== INSTRUCTIONS TO FOLLOW ==
Set down each line from the line holding "L101: 10mH (n1, n5) -> 10mH (n5, n6)" to the last line of the entries below, exactly, with both ends included and without pictures.

== DATA FOR ANALYSIS ==

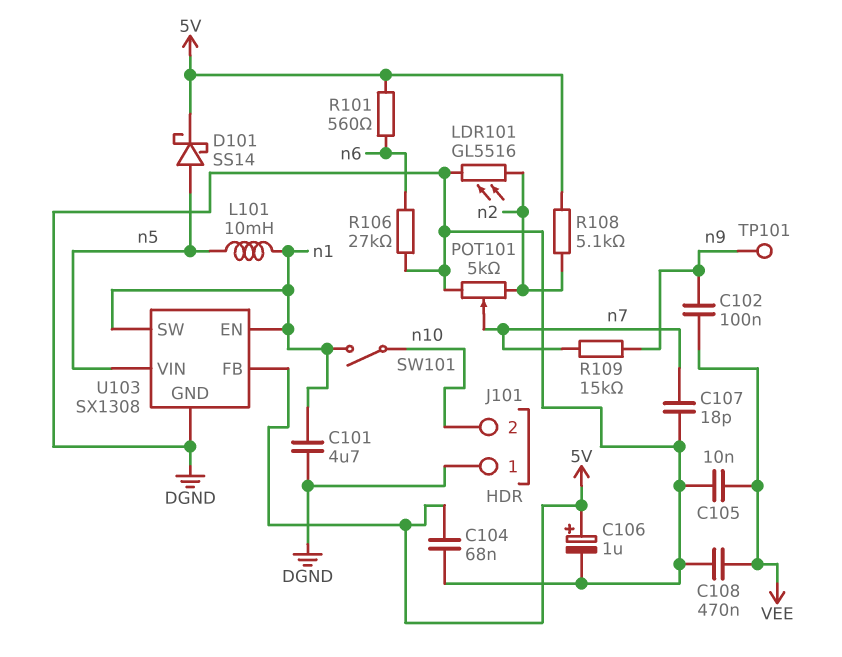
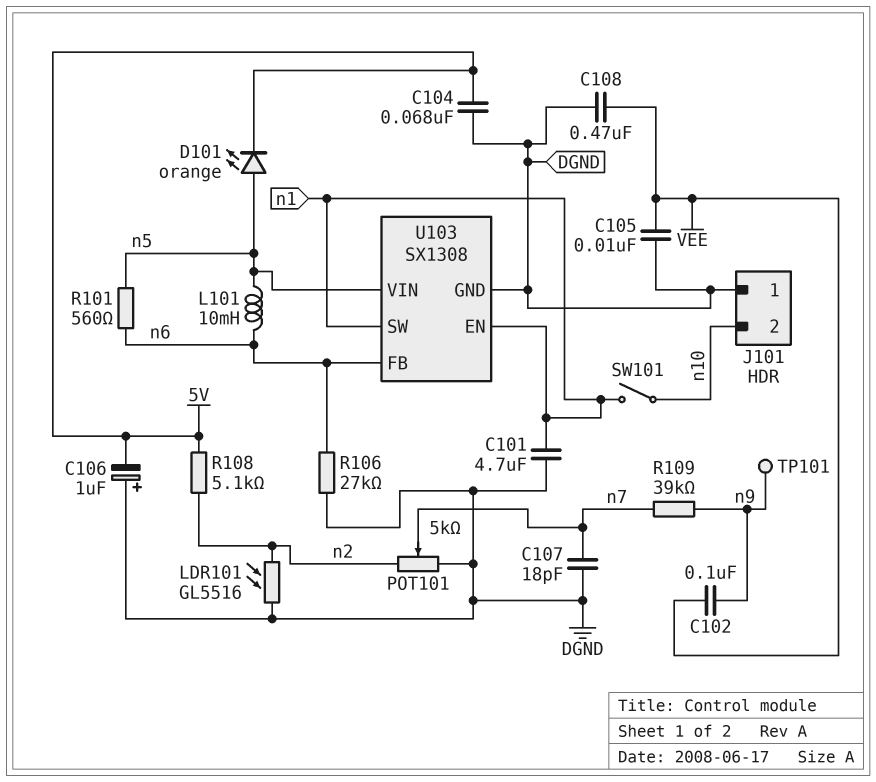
C106: 1uF (plus 5V, minus DGND) -> 1uF (plus DGND, minus 5V)
D101: schottky SS14 (A n5, K 5V) -> LED orange (A n5, K 5V)
L101: 10mH (n1, n5) -> 10mH (n5, n6)
R101: 560 (5V, n6) -> 560 (n5, n6)
R109: 15k (n7, n9) -> 39k (n7, n9)
U103 pin FB: 5V -> n6

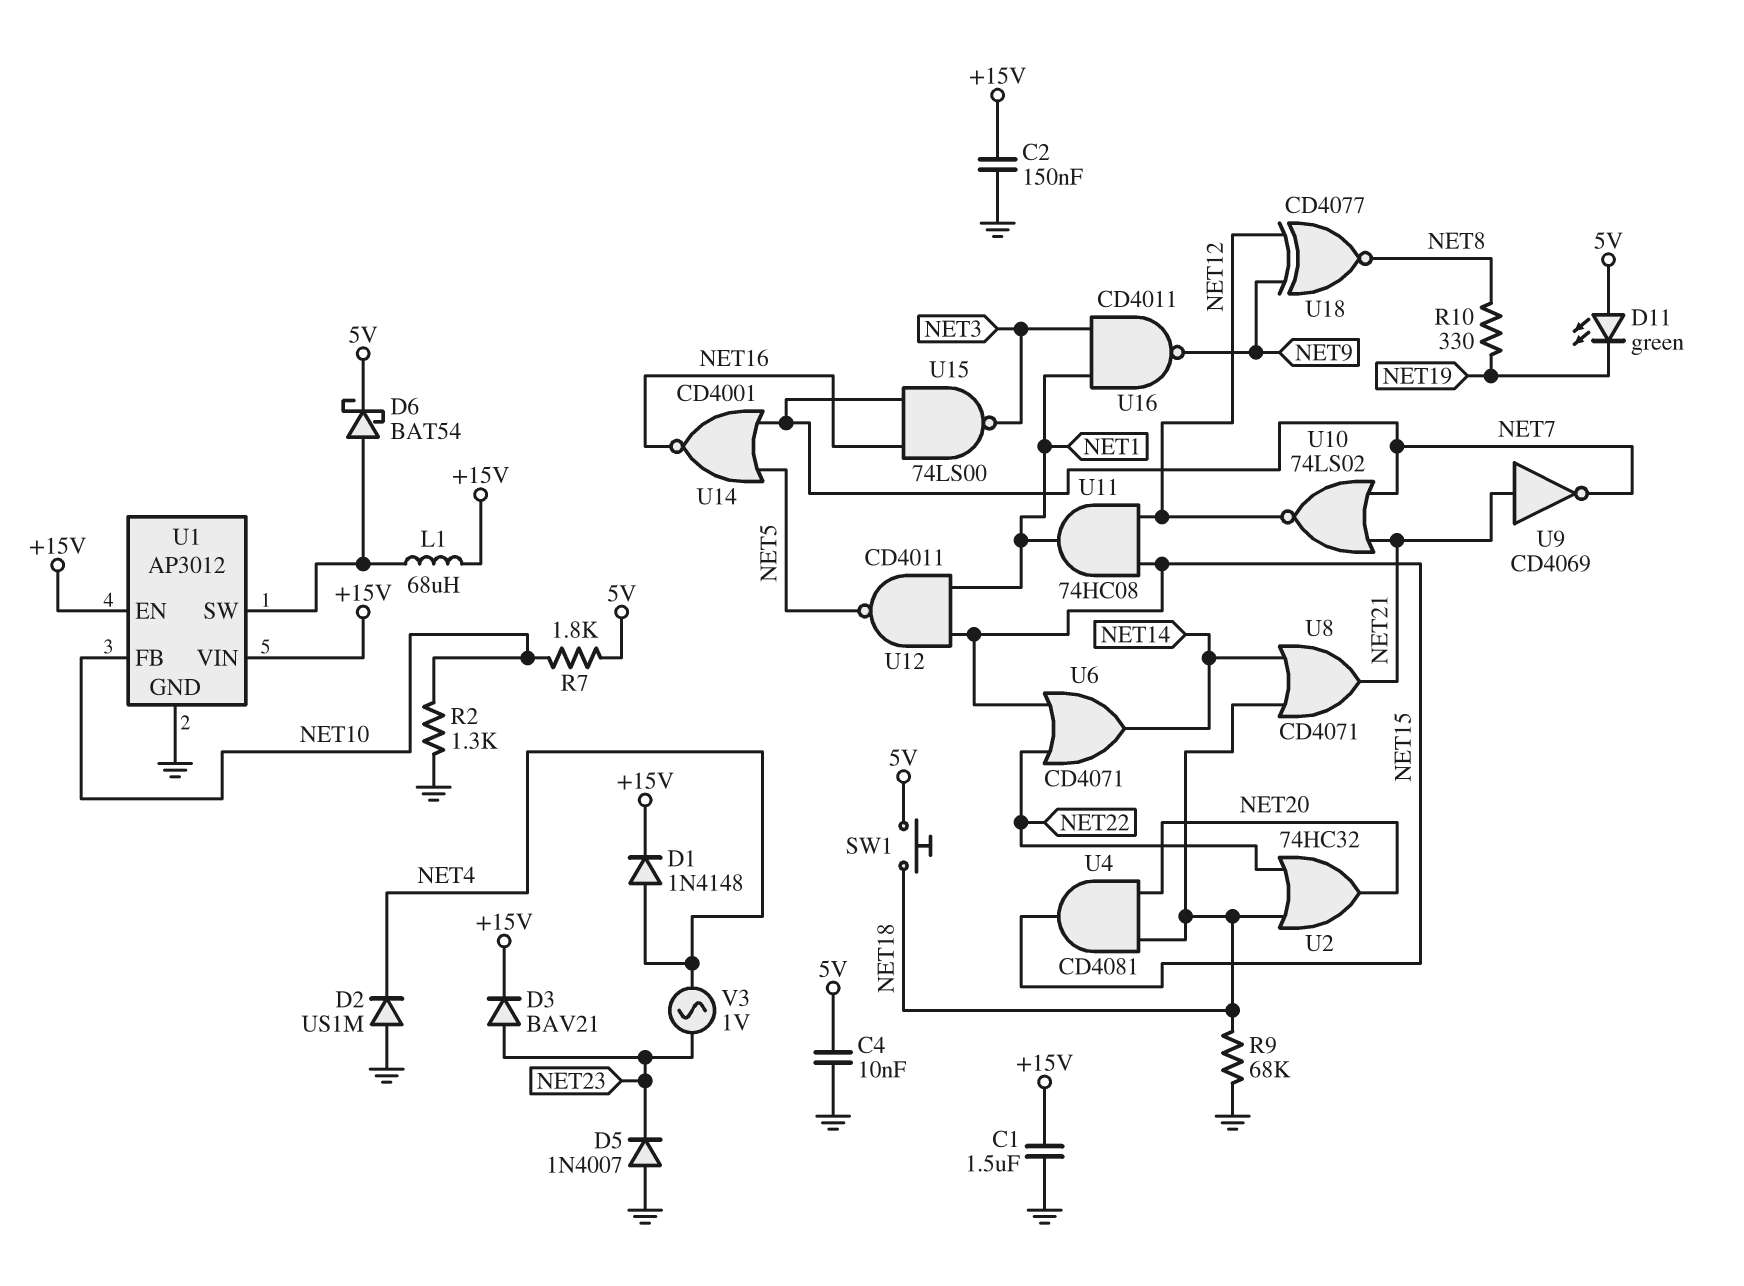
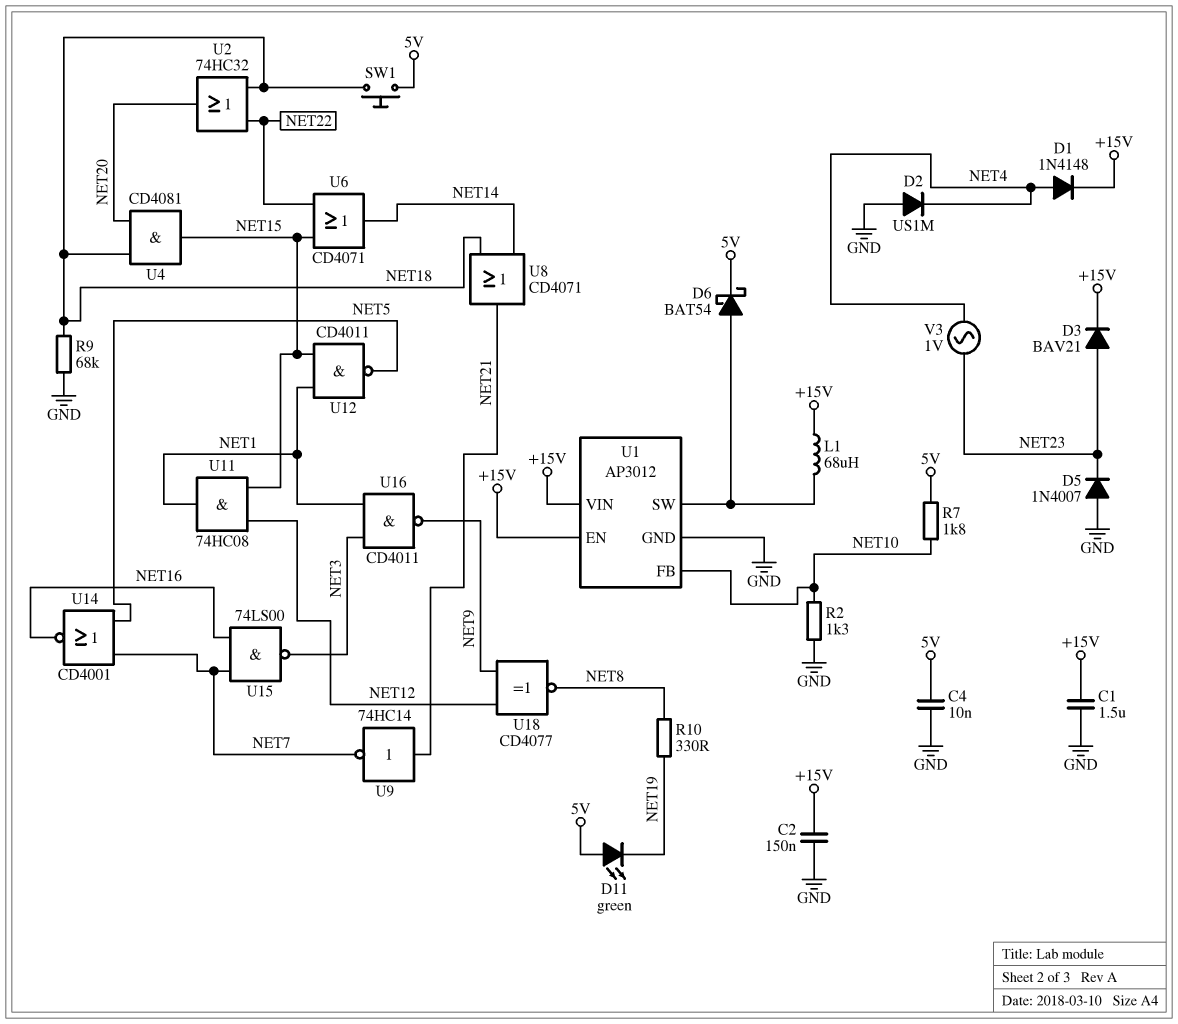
U9: NOT CD4069 (in NET21, out NET7) -> NOT 74HC14 (in NET21, out NET7)
U10: NOR 74LS02 (in NET7, in NET21, out NET12) -> none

== RESULT ==
L101: 10mH (n1, n5) -> 10mH (n5, n6)
R101: 560 (5V, n6) -> 560 (n5, n6)
R109: 15k (n7, n9) -> 39k (n7, n9)
U103 pin FB: 5V -> n6

U9: NOT CD4069 (in NET21, out NET7) -> NOT 74HC14 (in NET21, out NET7)
U10: NOR 74LS02 (in NET7, in NET21, out NET12) -> none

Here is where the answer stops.